How to complete this task: After locating the line that contains "camera: 25 degrees left, 25 degrees up" in the data below, set down exactly that line and each one after it through the line that contains "(553, 267) = (630, 288): orange", and nothing more.

Data excerpts:
###

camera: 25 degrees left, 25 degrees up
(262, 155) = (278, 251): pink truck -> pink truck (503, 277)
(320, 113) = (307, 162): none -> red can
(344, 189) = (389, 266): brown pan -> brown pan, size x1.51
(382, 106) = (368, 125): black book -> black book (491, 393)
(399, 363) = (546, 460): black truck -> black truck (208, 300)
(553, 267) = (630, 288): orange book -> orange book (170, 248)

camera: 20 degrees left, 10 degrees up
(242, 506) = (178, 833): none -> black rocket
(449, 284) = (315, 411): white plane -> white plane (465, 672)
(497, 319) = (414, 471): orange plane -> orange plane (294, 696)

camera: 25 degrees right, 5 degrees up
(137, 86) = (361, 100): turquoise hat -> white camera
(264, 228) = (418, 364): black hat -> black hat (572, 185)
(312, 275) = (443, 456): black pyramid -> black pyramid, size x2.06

###

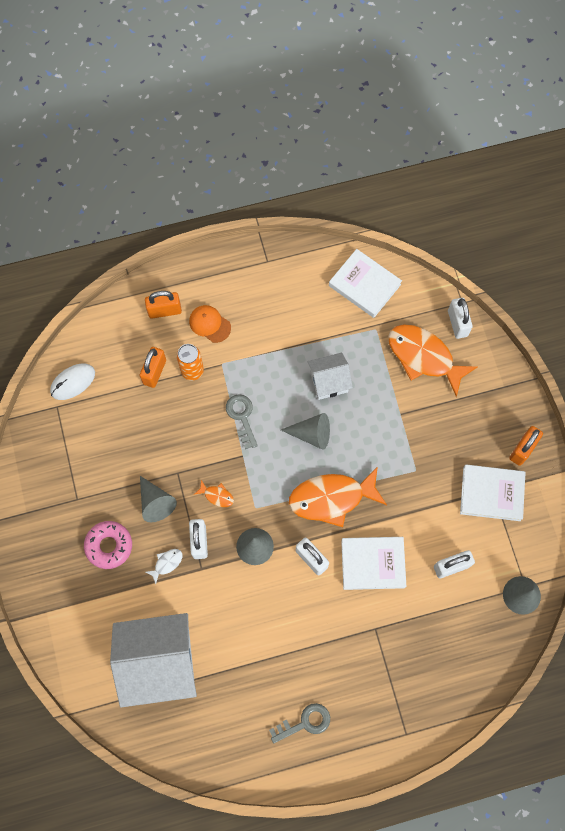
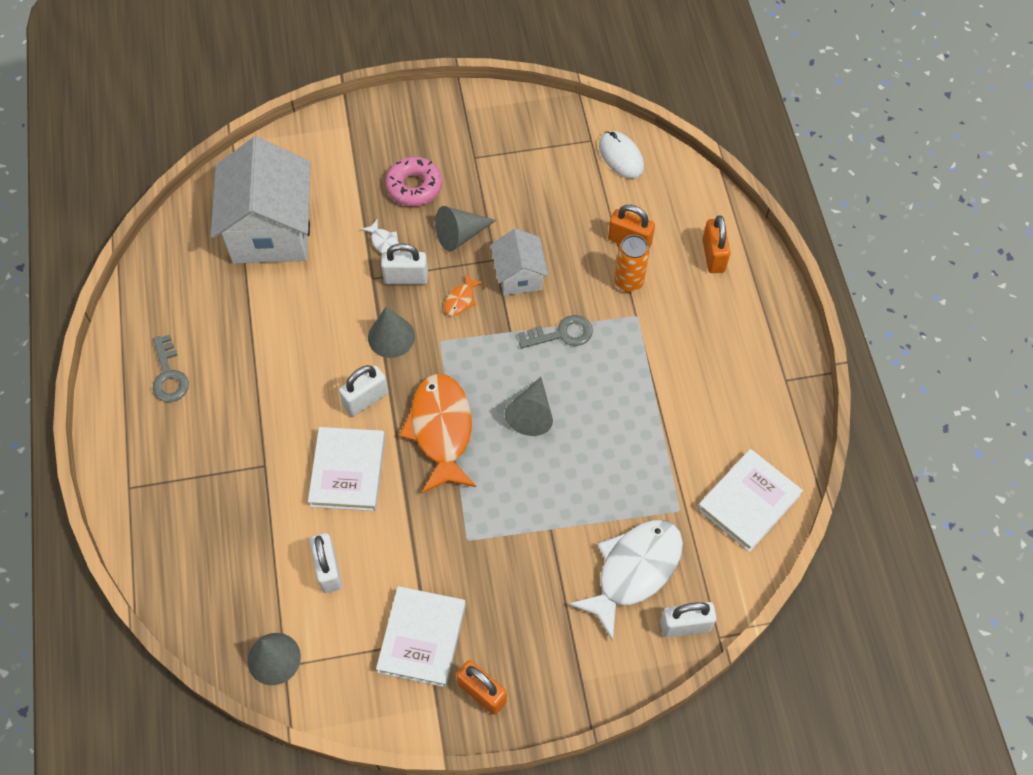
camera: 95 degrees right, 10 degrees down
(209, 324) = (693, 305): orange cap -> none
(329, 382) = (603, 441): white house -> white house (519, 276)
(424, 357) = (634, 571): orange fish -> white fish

###

Answer for the task:
camera: 25 degrees left, 25 degrees up
(262, 155) = (278, 251): pink truck -> pink truck (503, 277)
(320, 113) = (307, 162): none -> red can
(344, 189) = (389, 266): brown pan -> brown pan, size x1.51
(382, 106) = (368, 125): black book -> black book (491, 393)
(399, 363) = (546, 460): black truck -> black truck (208, 300)
(553, 267) = (630, 288): orange book -> orange book (170, 248)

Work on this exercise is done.